START Material for the task

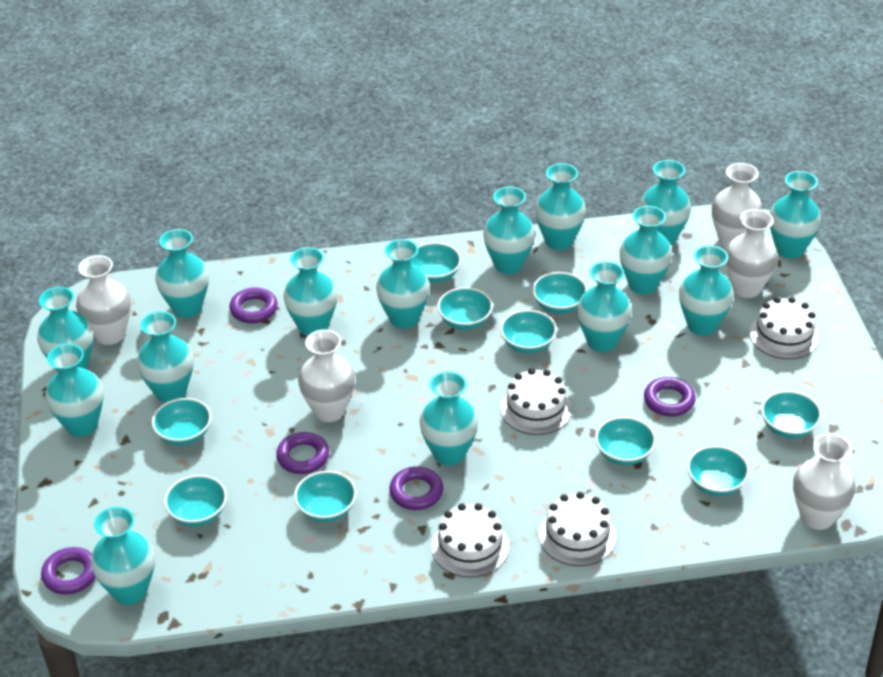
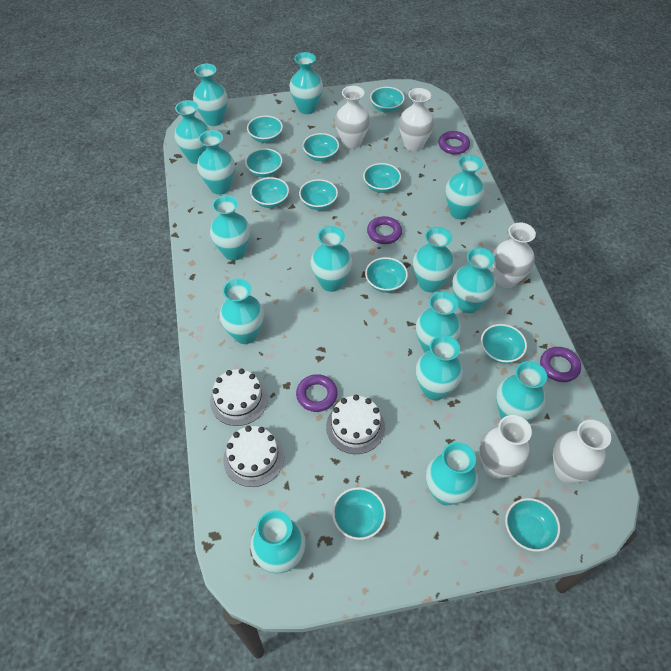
purple ring: 5 -> 4
turquoise bowl: 10 -> 11
white cake: 4 -> 3

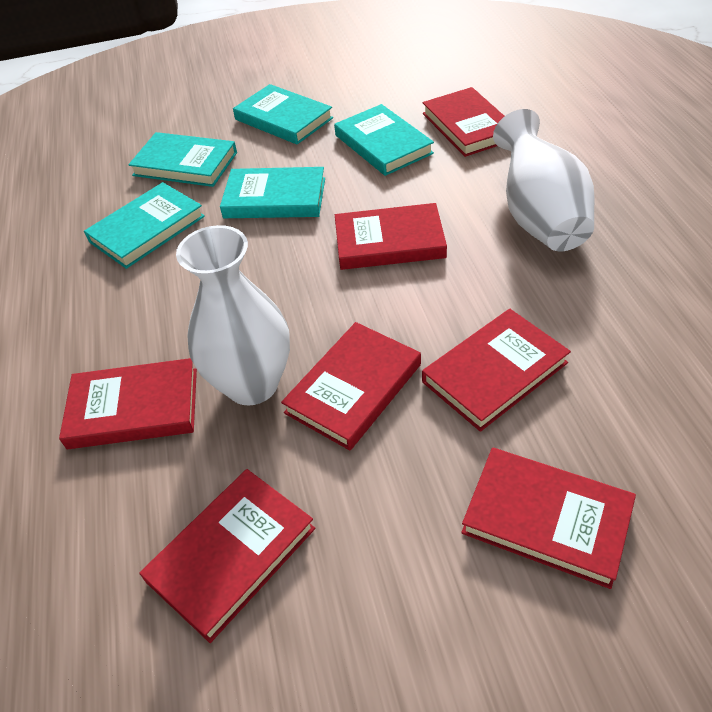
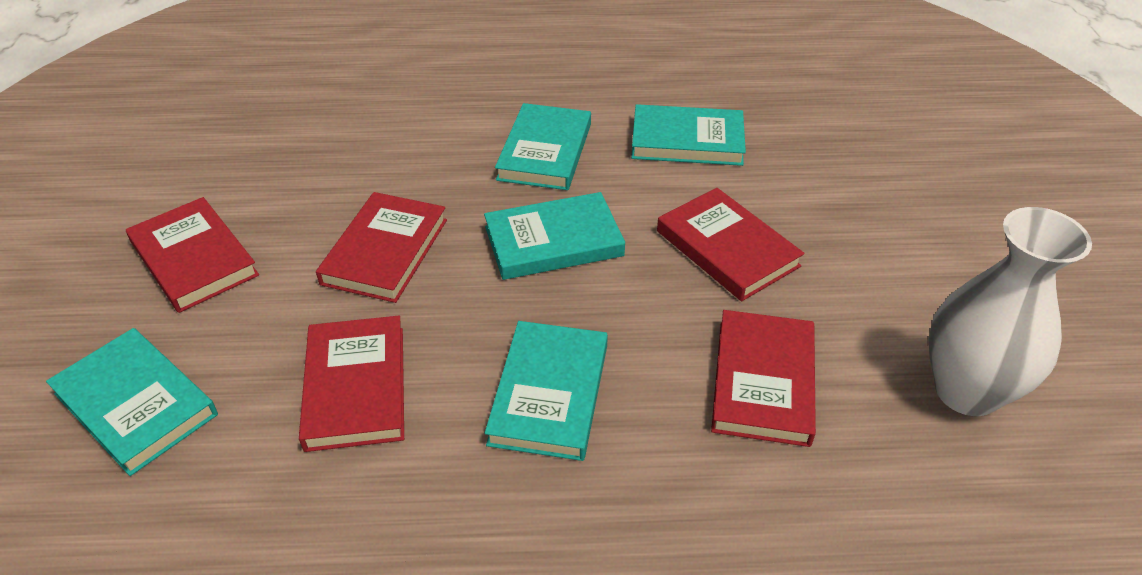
red book: 7 -> 5
white vase: 2 -> 1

END Material for the task

* **Task to carry out**:
No picture belongs in the copy. Print every entry above exactly as it stands.

* **Task output**:
purple ring: 5 -> 4
turquoise bowl: 10 -> 11
white cake: 4 -> 3

red book: 7 -> 5
white vase: 2 -> 1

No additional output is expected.